Exercise requirements ->
Each record that follows is to be transcribed exactly, excluding its images.

Given records ->
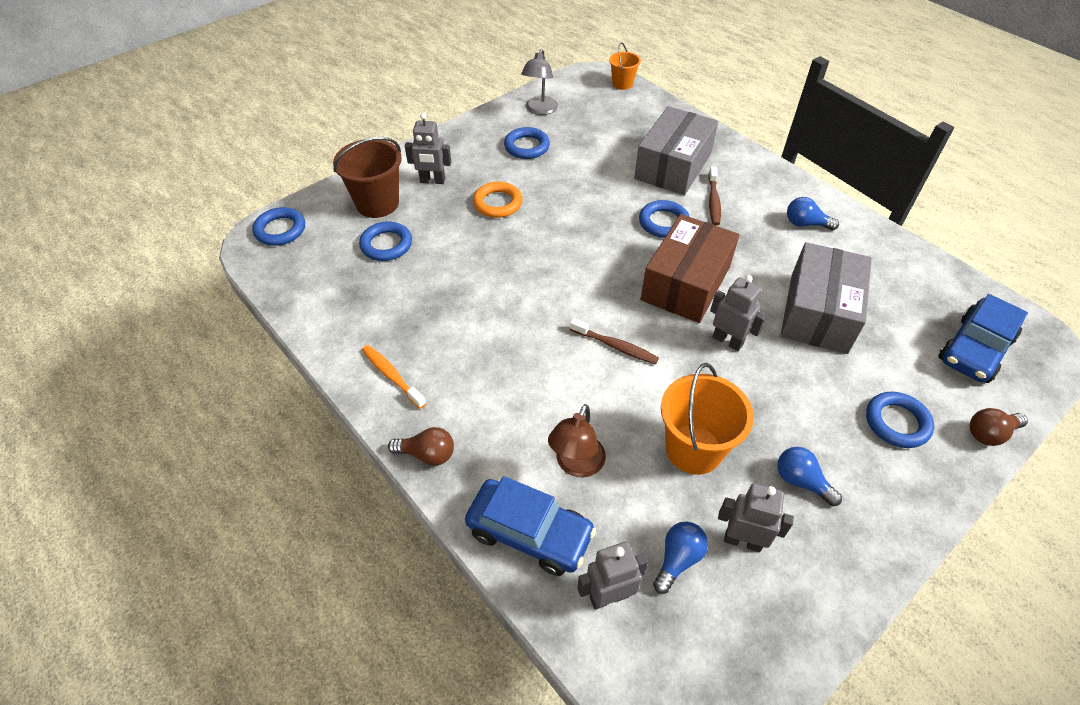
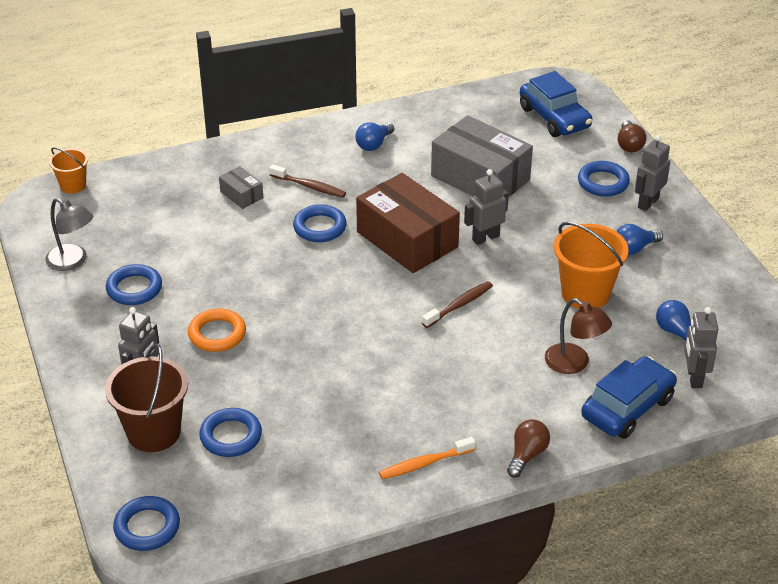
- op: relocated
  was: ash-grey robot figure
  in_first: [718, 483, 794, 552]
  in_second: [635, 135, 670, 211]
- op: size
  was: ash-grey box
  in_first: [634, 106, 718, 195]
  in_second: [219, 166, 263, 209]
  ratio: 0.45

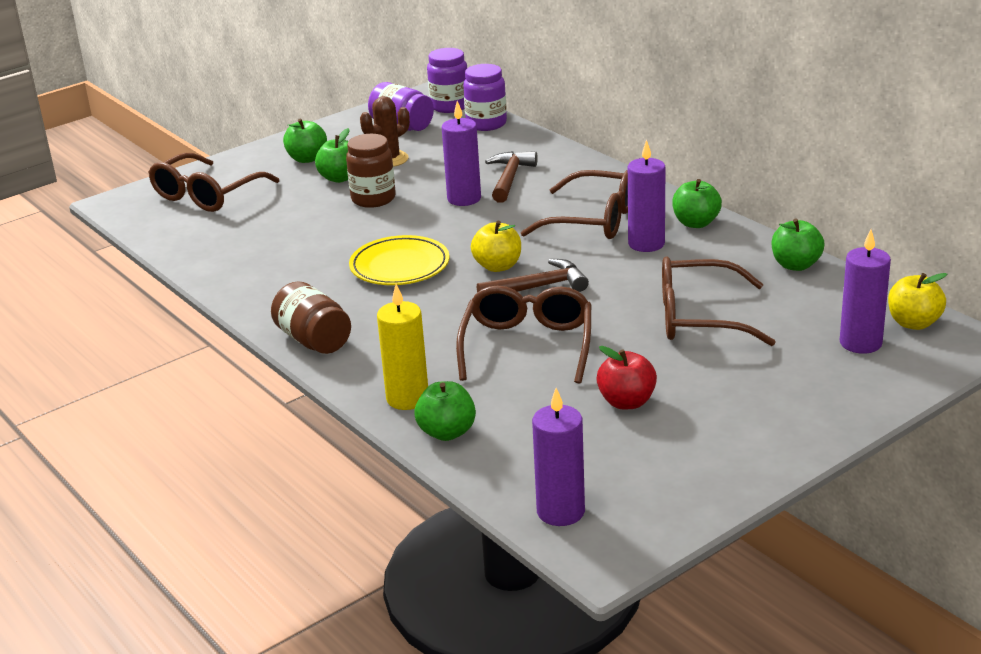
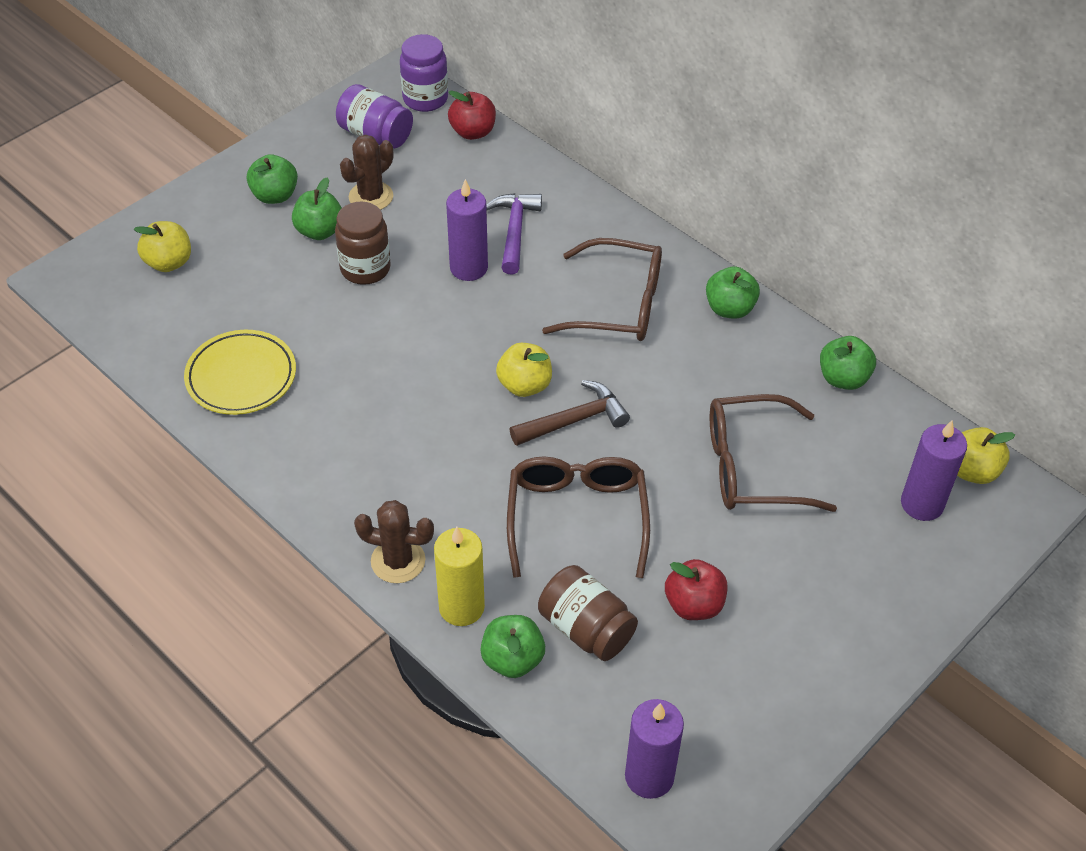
- op: missing
  was: purple candle
  in_first: [628, 139, 665, 252]
- op: appeared
  now: dark brown prickly plant
  in_second: [354, 500, 434, 583]
- op: relocated
  was: dark brown preserve jar
  in_first: [271, 281, 351, 354]
  in_second: [538, 565, 638, 661]
- op: relocated
  was: golden plate
  in_first: [349, 235, 449, 285]
  in_second: [184, 330, 296, 415]
- op: exchanged
  was: dark brown eyeglasses
  now: golden apple fruit
  in_first: [148, 153, 279, 212]
  in_second: [133, 221, 191, 272]
- op: exchanged
  was: purple preserve jar
  now: scarlet apple fruit
  in_first: [463, 64, 507, 131]
  in_second: [448, 91, 496, 140]
- op: colour
  was: dark brown hammer
  now: purple hammer
  in_first: [485, 151, 538, 203]
  in_second: [486, 193, 542, 274]

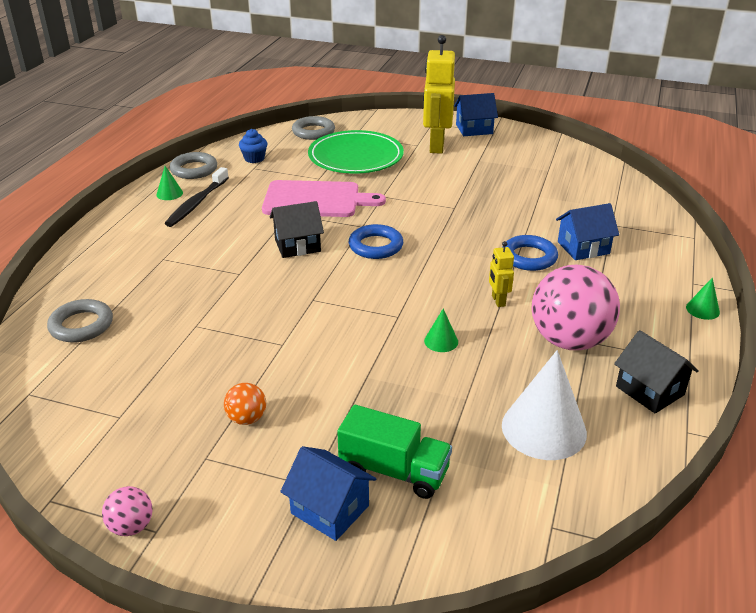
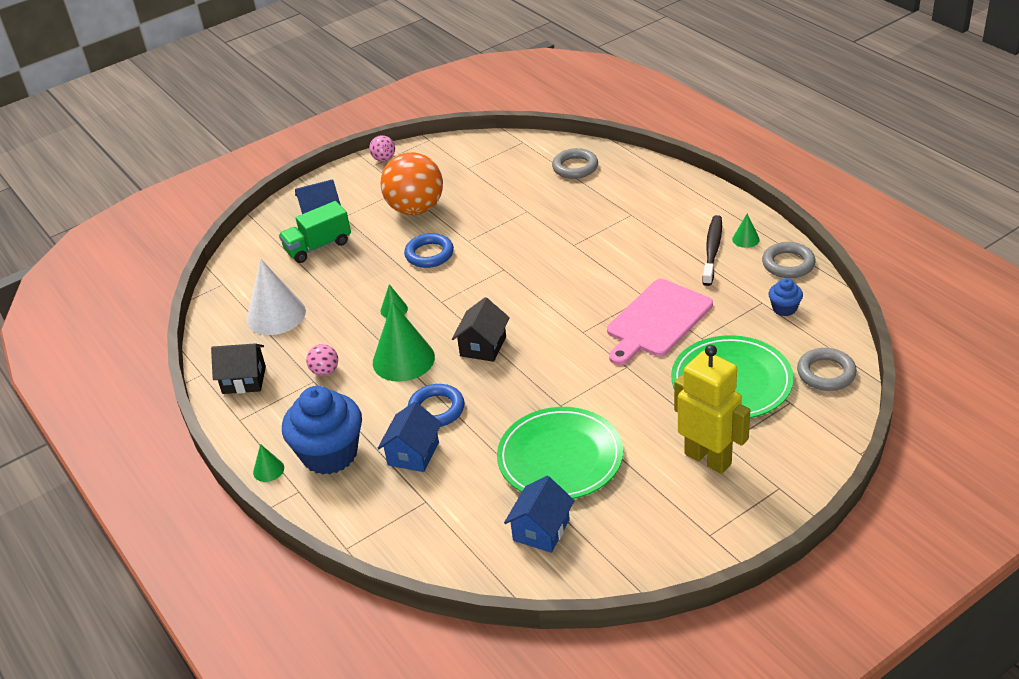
- op: appeared
  now: royal blue fairy cake
  in_second: [282, 386, 362, 475]
- op: appeared
  now: leaf-green plate
  in_second: [497, 407, 623, 499]
- op: relocated
  was: ebony house
  in_first: [270, 201, 324, 258]
  in_second: [452, 297, 510, 362]
- op: relocated
  was: royal blue hoop
  in_first: [349, 224, 403, 259]
  in_second: [404, 233, 454, 268]
- op: relocated
  was: royal blue house
  in_first: [454, 93, 498, 136]
  in_second: [504, 476, 575, 553]
- op: exchanged
  was: golden robot figure
  now: leaf-green cone shape
  in_first: [489, 241, 514, 307]
  in_second: [373, 301, 435, 382]
- op: spun
  was: ebony toothbrush
  in_first: [164, 167, 229, 227]
  in_second: [702, 215, 722, 286]
  clockwise: 45
- op: size
  was: orange play ball
  in_first: [224, 383, 266, 425]
  in_second: [380, 152, 443, 215]
  ratio: 2.26
- op: size
  was: rosy play ball
  in_first: [532, 265, 620, 350]
  in_second: [306, 344, 338, 376]
  ratio: 0.44

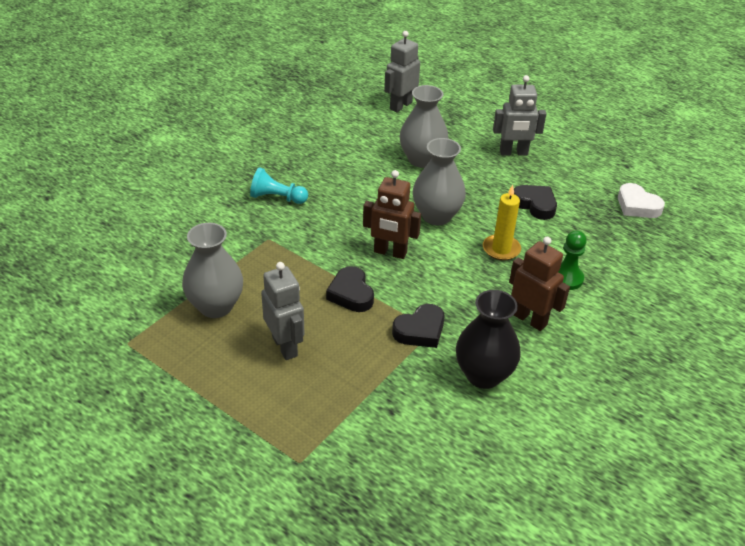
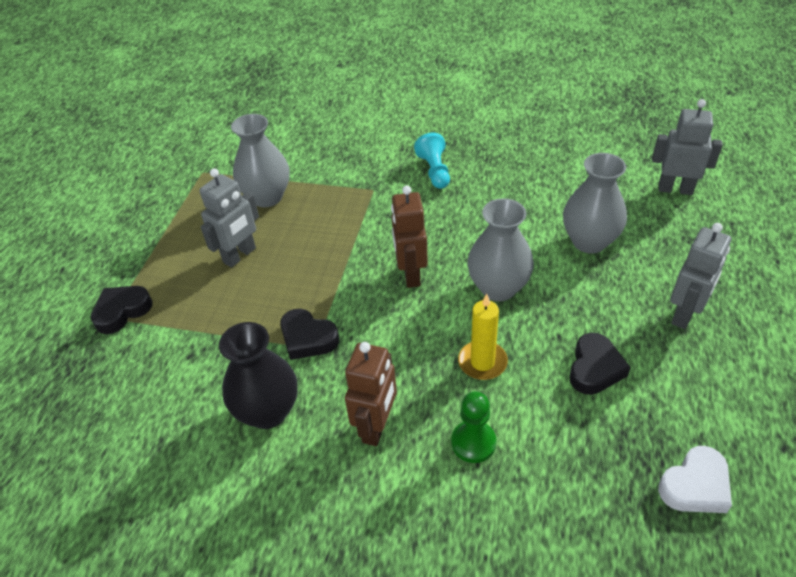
- op: relocated
  was: ebony heart
  in_first: [326, 266, 374, 312]
  in_second: [91, 286, 153, 334]
- op: spun
  was: ash-grey robot figure
  in_first: [493, 75, 546, 156]
  in_second: [670, 223, 731, 329]
  clockwise: -120
- op: spun
  was: pure white heart
  in_first: [618, 183, 665, 218]
  in_second: [658, 446, 732, 513]
  clockwise: -150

Answer area ->
- op: relocated
  was: ash-grey robot figure
  in_first: [718, 483, 794, 552]
  in_second: [635, 135, 670, 211]
- op: size
  was: ash-grey box
  in_first: [634, 106, 718, 195]
  in_second: [219, 166, 263, 209]
  ratio: 0.45

- op: missing
  was: purple candle
  in_first: [628, 139, 665, 252]
- op: appeared
  now: dark brown prickly plant
  in_second: [354, 500, 434, 583]
- op: relocated
  was: dark brown preserve jar
  in_first: [271, 281, 351, 354]
  in_second: [538, 565, 638, 661]
- op: relocated
  was: golden plate
  in_first: [349, 235, 449, 285]
  in_second: [184, 330, 296, 415]
- op: exchanged
  was: dark brown eyeglasses
  now: golden apple fruit
  in_first: [148, 153, 279, 212]
  in_second: [133, 221, 191, 272]
- op: exchanged
  was: purple preserve jar
  now: scarlet apple fruit
  in_first: [463, 64, 507, 131]
  in_second: [448, 91, 496, 140]
- op: colour
  was: dark brown hammer
  now: purple hammer
  in_first: [485, 151, 538, 203]
  in_second: [486, 193, 542, 274]

- op: appeared
  now: royal blue fairy cake
  in_second: [282, 386, 362, 475]
- op: appeared
  now: leaf-green plate
  in_second: [497, 407, 623, 499]
- op: relocated
  was: ebony house
  in_first: [270, 201, 324, 258]
  in_second: [452, 297, 510, 362]
- op: relocated
  was: royal blue hoop
  in_first: [349, 224, 403, 259]
  in_second: [404, 233, 454, 268]
- op: relocated
  was: royal blue house
  in_first: [454, 93, 498, 136]
  in_second: [504, 476, 575, 553]
- op: exchanged
  was: golden robot figure
  now: leaf-green cone shape
  in_first: [489, 241, 514, 307]
  in_second: [373, 301, 435, 382]
- op: spun
  was: ebony toothbrush
  in_first: [164, 167, 229, 227]
  in_second: [702, 215, 722, 286]
  clockwise: 45
- op: size
  was: orange play ball
  in_first: [224, 383, 266, 425]
  in_second: [380, 152, 443, 215]
  ratio: 2.26
- op: size
  was: rosy play ball
  in_first: [532, 265, 620, 350]
  in_second: [306, 344, 338, 376]
  ratio: 0.44

- op: relocated
  was: ebony heart
  in_first: [326, 266, 374, 312]
  in_second: [91, 286, 153, 334]
- op: spun
  was: ash-grey robot figure
  in_first: [493, 75, 546, 156]
  in_second: [670, 223, 731, 329]
  clockwise: -120
- op: spun
  was: pure white heart
  in_first: [618, 183, 665, 218]
  in_second: [658, 446, 732, 513]
  clockwise: -150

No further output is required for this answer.